━━━ Available records

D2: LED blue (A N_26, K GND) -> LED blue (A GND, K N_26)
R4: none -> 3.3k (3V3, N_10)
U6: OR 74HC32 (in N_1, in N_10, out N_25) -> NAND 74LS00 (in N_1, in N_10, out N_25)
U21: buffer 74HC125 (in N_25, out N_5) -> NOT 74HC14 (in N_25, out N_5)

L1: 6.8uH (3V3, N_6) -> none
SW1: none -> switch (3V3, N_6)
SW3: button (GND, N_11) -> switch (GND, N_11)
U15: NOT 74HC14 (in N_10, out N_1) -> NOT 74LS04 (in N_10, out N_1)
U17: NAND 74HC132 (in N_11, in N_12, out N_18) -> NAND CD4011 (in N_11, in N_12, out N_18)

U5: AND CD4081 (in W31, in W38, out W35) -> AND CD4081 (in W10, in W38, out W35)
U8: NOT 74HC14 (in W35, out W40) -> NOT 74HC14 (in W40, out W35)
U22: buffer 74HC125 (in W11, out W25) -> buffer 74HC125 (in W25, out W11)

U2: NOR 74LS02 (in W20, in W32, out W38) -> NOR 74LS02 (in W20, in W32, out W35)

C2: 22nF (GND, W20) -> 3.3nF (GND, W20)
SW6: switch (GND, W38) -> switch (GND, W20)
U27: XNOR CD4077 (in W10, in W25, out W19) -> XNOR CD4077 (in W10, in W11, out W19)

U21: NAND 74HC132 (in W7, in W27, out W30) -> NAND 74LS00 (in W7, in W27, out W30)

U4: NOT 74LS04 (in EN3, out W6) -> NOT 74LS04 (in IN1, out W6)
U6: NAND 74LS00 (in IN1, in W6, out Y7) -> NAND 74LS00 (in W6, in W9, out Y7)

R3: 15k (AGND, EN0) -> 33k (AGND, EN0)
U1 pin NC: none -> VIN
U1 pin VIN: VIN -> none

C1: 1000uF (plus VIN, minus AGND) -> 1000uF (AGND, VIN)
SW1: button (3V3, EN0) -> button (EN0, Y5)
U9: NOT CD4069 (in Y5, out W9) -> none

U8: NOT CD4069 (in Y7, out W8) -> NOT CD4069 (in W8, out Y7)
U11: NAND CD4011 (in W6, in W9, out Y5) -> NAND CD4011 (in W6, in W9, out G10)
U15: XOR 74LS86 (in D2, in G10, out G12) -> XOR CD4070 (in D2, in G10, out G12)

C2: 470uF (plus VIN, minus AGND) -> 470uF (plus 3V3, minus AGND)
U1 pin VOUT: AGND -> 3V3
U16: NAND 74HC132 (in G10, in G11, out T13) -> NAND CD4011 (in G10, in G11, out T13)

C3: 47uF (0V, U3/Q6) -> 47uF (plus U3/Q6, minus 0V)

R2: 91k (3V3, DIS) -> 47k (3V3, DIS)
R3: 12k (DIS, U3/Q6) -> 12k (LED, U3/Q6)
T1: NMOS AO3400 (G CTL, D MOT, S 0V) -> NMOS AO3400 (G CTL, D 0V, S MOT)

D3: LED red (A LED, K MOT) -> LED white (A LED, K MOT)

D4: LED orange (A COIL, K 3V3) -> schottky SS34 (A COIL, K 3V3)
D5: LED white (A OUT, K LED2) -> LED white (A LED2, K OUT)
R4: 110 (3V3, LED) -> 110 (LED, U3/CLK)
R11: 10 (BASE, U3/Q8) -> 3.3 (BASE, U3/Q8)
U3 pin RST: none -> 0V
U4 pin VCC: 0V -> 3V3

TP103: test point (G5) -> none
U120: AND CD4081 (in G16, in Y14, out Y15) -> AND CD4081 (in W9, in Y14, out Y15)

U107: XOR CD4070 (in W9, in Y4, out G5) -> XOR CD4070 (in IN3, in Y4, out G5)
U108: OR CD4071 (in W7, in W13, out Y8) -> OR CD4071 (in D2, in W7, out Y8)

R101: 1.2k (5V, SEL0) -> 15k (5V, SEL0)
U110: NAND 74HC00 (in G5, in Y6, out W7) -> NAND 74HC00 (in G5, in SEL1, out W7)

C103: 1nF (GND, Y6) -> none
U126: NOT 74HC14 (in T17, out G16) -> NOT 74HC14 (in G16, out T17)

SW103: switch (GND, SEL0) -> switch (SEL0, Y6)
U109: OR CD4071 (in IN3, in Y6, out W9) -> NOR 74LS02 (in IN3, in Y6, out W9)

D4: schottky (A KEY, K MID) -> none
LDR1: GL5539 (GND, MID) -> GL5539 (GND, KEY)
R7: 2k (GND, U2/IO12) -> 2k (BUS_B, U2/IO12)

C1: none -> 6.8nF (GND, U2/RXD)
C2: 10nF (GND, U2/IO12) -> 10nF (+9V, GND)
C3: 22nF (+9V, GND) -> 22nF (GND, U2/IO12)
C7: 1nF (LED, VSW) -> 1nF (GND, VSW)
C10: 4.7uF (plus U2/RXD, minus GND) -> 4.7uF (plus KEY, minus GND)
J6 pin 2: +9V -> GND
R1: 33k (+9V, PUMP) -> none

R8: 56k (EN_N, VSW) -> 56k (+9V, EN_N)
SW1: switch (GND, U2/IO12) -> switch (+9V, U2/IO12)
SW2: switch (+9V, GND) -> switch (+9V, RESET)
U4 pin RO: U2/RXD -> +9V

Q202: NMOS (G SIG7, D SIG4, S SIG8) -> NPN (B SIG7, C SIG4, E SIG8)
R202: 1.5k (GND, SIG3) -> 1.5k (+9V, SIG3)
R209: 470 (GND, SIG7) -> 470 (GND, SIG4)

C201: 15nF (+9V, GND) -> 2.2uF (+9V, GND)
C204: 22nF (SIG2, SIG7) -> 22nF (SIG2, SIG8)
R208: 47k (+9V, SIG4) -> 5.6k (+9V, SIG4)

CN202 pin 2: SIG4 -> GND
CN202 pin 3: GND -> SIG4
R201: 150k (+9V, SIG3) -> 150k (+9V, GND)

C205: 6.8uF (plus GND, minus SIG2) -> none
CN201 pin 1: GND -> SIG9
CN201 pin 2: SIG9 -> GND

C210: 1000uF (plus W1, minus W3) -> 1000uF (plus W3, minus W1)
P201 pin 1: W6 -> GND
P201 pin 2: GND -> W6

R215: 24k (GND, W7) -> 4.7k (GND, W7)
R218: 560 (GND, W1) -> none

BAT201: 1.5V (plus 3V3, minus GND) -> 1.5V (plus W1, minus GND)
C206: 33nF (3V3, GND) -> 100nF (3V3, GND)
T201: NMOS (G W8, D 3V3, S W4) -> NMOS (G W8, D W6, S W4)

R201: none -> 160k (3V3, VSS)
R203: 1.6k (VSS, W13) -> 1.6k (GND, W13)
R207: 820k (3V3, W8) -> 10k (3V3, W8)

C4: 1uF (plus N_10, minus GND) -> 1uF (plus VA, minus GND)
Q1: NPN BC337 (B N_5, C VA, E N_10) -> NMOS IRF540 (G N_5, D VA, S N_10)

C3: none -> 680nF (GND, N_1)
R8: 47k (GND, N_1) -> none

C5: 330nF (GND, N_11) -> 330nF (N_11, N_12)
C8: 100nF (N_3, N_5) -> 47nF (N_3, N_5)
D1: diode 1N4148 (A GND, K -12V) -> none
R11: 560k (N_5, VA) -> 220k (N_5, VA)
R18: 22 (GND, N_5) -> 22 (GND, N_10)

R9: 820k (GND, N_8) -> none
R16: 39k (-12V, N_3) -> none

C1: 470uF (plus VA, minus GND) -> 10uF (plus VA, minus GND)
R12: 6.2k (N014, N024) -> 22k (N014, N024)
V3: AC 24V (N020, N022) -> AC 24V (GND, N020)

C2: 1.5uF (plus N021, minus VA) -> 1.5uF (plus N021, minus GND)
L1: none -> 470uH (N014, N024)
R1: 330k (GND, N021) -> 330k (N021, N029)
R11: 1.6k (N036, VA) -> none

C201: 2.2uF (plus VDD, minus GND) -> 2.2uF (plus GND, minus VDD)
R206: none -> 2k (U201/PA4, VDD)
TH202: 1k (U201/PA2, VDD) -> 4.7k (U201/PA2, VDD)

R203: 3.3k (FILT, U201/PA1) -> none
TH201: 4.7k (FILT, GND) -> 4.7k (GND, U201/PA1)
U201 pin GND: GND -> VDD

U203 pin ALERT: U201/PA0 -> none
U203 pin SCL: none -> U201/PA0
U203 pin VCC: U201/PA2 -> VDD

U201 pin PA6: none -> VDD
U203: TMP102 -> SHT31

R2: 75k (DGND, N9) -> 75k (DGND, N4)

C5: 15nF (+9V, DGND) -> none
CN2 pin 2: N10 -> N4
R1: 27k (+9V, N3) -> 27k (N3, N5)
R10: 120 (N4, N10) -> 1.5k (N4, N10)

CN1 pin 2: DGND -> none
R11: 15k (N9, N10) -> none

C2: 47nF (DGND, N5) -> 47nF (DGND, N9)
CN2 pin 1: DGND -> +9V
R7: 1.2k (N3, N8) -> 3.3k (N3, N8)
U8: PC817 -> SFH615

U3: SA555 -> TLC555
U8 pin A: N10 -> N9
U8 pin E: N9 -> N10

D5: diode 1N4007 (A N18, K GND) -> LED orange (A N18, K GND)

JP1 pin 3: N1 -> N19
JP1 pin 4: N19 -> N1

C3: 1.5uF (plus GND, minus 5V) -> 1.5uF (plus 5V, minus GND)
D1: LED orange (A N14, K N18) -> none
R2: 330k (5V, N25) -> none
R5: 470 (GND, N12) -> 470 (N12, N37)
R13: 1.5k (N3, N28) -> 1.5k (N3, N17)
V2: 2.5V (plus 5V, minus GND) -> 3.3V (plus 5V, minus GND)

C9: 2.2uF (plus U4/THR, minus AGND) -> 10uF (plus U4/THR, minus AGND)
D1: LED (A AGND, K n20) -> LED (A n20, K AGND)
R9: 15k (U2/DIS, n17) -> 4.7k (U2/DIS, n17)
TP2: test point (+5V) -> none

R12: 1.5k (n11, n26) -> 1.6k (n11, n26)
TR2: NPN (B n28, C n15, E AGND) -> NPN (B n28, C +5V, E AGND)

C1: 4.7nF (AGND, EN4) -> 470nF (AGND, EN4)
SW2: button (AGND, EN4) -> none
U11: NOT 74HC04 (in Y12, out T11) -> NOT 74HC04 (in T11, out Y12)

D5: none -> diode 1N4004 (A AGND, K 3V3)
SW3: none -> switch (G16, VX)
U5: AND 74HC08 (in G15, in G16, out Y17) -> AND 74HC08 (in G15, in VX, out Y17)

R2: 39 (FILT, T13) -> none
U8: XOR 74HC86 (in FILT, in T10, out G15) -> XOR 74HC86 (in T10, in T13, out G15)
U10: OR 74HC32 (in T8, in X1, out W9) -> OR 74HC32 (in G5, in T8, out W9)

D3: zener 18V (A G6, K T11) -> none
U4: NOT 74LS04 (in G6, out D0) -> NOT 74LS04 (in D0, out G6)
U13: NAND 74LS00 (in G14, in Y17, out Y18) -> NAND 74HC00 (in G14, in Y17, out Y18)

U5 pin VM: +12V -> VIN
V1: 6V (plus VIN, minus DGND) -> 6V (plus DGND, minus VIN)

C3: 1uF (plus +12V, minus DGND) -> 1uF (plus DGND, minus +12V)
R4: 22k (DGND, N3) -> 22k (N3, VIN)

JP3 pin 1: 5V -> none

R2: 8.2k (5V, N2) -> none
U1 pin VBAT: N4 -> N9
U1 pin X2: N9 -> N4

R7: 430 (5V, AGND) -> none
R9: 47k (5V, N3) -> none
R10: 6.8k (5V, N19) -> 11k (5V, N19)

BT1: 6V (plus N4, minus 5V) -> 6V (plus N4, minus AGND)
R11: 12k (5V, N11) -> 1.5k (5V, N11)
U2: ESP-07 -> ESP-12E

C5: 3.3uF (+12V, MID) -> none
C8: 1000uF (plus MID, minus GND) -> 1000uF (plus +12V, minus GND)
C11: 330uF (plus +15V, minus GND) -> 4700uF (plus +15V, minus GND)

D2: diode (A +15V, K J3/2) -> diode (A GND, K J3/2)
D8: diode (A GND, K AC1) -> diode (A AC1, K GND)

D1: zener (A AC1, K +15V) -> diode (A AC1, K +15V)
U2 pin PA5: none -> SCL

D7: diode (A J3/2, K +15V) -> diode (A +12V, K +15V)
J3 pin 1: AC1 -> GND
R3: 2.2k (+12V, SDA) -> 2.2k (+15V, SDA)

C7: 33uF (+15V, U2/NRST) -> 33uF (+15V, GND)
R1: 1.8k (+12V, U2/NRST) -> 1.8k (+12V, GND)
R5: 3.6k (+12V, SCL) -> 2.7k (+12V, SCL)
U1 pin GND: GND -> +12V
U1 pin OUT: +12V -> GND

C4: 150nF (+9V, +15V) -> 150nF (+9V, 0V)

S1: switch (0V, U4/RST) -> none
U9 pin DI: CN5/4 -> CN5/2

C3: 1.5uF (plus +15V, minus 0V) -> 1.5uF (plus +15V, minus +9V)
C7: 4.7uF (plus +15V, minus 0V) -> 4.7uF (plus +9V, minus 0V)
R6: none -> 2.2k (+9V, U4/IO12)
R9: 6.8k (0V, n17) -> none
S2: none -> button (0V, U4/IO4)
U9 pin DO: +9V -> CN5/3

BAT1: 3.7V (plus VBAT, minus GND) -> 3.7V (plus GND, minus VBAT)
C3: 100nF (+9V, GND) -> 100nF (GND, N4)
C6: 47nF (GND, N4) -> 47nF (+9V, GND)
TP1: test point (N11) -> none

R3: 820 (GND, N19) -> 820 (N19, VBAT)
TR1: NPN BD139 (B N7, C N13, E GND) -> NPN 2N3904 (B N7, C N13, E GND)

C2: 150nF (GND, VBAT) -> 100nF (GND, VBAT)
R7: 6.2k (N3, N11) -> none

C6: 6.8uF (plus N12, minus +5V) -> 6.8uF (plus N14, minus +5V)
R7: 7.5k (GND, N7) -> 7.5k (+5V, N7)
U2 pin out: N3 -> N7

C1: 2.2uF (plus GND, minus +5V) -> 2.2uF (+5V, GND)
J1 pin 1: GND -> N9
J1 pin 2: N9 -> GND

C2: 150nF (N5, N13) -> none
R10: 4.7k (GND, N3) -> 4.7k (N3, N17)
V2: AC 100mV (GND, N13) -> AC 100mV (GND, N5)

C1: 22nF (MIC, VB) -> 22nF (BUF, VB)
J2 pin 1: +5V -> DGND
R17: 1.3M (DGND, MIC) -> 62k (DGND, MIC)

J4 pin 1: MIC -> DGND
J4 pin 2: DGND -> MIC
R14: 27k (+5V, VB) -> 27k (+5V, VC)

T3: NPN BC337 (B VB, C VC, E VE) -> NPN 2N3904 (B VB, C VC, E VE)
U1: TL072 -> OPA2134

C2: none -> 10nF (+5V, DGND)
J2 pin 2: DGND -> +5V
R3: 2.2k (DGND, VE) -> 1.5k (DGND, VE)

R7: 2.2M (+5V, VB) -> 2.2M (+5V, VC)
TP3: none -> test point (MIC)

━━━━━━

*Required action*:
A verbatim transcription is needed of the lines above, starting at the line with "R7: 1.2k (N3, N8) -> 3.3k (N3, N8)" and ending at the line with "D1: LED orange (A N14, K N18) -> none", both included, and of nothing else.

*Answer*:
R7: 1.2k (N3, N8) -> 3.3k (N3, N8)
U8: PC817 -> SFH615

U3: SA555 -> TLC555
U8 pin A: N10 -> N9
U8 pin E: N9 -> N10

D5: diode 1N4007 (A N18, K GND) -> LED orange (A N18, K GND)

JP1 pin 3: N1 -> N19
JP1 pin 4: N19 -> N1

C3: 1.5uF (plus GND, minus 5V) -> 1.5uF (plus 5V, minus GND)
D1: LED orange (A N14, K N18) -> none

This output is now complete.